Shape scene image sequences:
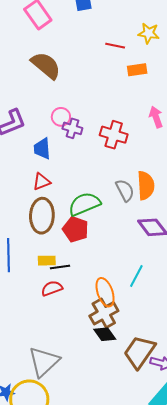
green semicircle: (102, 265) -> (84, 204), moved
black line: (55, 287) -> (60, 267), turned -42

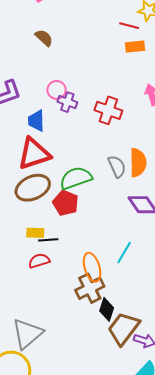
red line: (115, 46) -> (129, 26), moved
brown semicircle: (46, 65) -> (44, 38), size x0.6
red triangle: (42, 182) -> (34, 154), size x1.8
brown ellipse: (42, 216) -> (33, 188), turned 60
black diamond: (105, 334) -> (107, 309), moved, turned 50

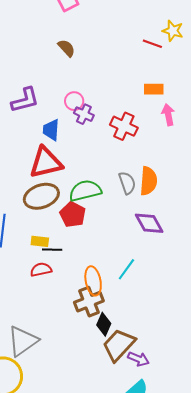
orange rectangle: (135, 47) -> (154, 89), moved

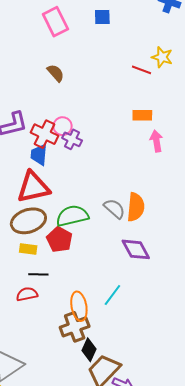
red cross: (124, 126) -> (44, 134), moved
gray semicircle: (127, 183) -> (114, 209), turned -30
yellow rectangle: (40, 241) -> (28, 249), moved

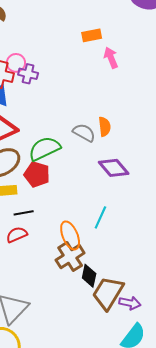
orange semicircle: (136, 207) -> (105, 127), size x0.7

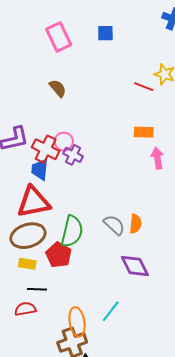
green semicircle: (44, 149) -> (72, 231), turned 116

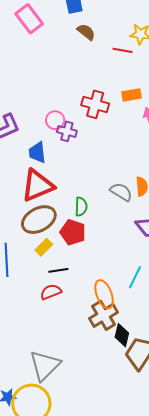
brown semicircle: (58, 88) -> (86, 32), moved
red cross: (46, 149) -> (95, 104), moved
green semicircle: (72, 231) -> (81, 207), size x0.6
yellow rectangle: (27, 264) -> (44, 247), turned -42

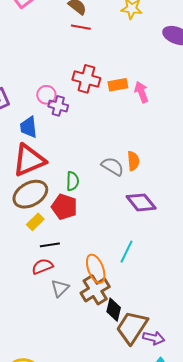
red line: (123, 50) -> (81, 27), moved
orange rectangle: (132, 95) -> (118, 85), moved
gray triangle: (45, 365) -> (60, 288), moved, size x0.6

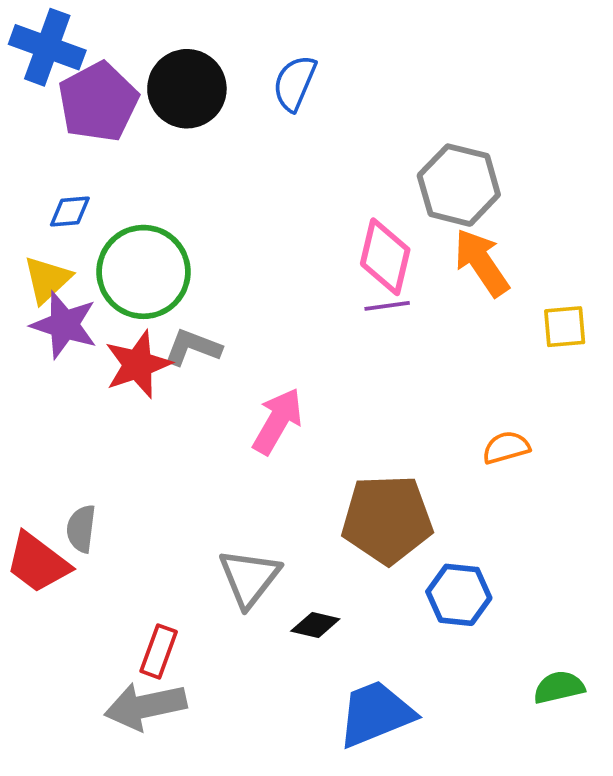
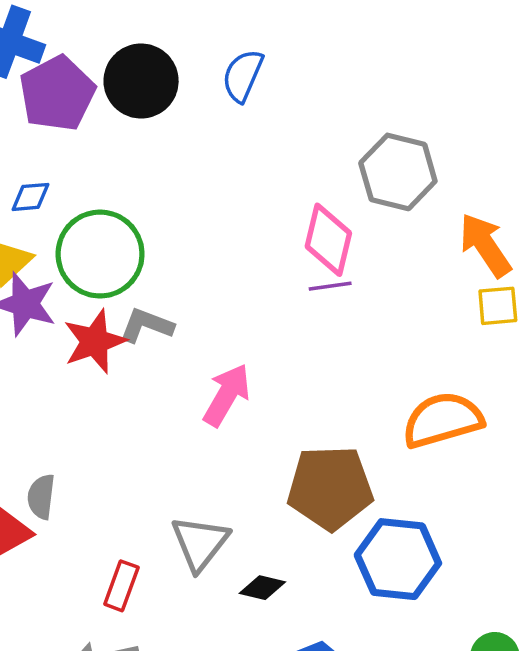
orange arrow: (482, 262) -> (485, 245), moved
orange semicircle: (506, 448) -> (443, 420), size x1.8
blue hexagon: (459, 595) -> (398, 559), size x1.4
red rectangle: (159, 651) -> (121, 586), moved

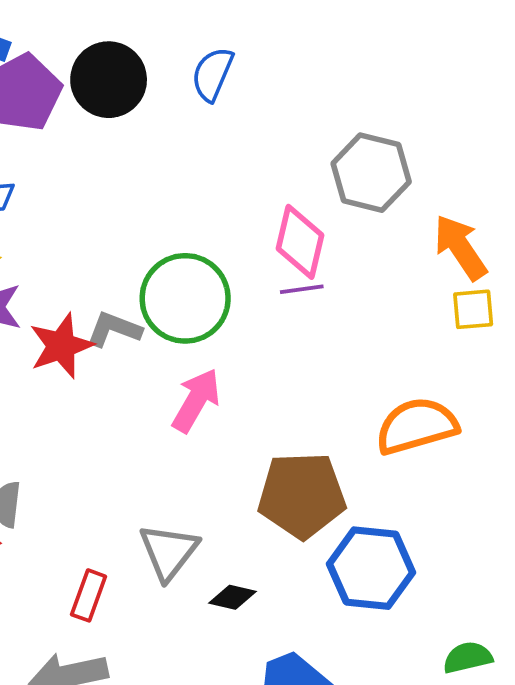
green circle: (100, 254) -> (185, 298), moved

WHAT YOU HAVE TO DO. Exactly as written, give the entries above again, with no images.

ANSWER BOX.
green semicircle: (102, 265) -> (84, 204), moved
black line: (55, 287) -> (60, 267), turned -42

red line: (115, 46) -> (129, 26), moved
brown semicircle: (46, 65) -> (44, 38), size x0.6
red triangle: (42, 182) -> (34, 154), size x1.8
brown ellipse: (42, 216) -> (33, 188), turned 60
black diamond: (105, 334) -> (107, 309), moved, turned 50

orange rectangle: (135, 47) -> (154, 89), moved

red cross: (124, 126) -> (44, 134), moved
gray semicircle: (127, 183) -> (114, 209), turned -30
yellow rectangle: (40, 241) -> (28, 249), moved

orange semicircle: (136, 207) -> (105, 127), size x0.7

green semicircle: (44, 149) -> (72, 231), turned 116

brown semicircle: (58, 88) -> (86, 32), moved
red cross: (46, 149) -> (95, 104), moved
green semicircle: (72, 231) -> (81, 207), size x0.6
yellow rectangle: (27, 264) -> (44, 247), turned -42

red line: (123, 50) -> (81, 27), moved
orange rectangle: (132, 95) -> (118, 85), moved
gray triangle: (45, 365) -> (60, 288), moved, size x0.6

orange arrow: (482, 262) -> (485, 245), moved
orange semicircle: (506, 448) -> (443, 420), size x1.8
blue hexagon: (459, 595) -> (398, 559), size x1.4
red rectangle: (159, 651) -> (121, 586), moved

green circle: (100, 254) -> (185, 298), moved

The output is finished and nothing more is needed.